▶ [Problem to solve] Could you copy out every line of the data where the word "table" occurs?

▶ [Data to process]
********************

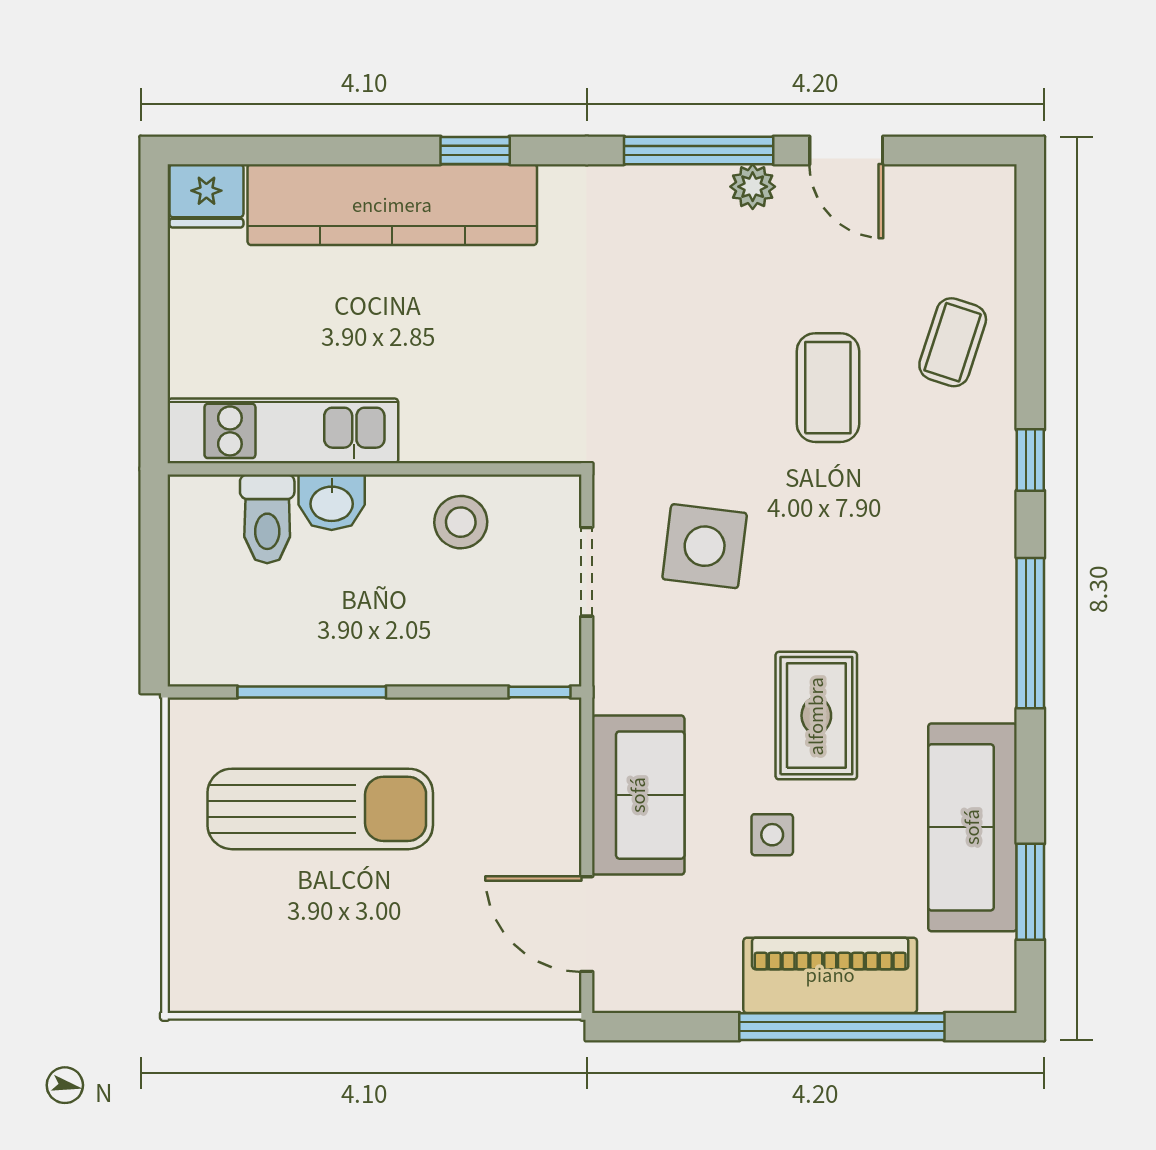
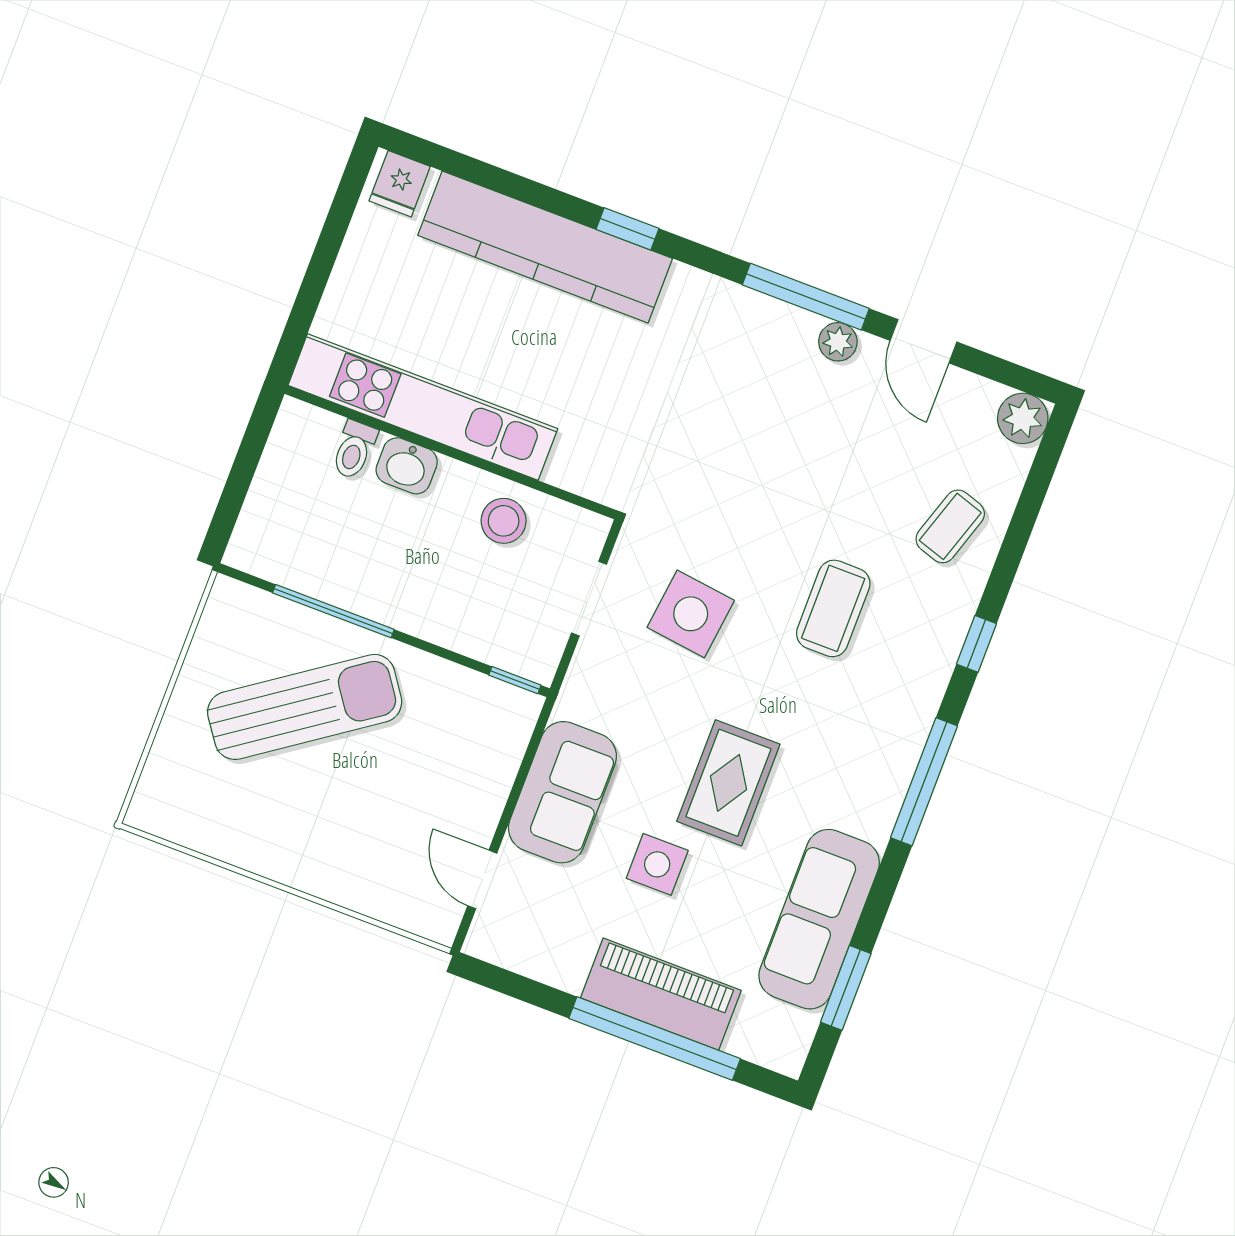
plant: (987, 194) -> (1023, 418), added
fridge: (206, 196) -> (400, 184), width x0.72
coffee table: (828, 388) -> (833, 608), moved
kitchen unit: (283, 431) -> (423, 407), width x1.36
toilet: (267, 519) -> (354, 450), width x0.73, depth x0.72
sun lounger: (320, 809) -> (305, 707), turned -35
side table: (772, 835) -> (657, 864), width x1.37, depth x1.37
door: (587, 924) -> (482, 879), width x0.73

********************

▶ [Exercise solution]
coffee table: (828, 388) -> (833, 608), moved
side table: (772, 835) -> (657, 864), width x1.37, depth x1.37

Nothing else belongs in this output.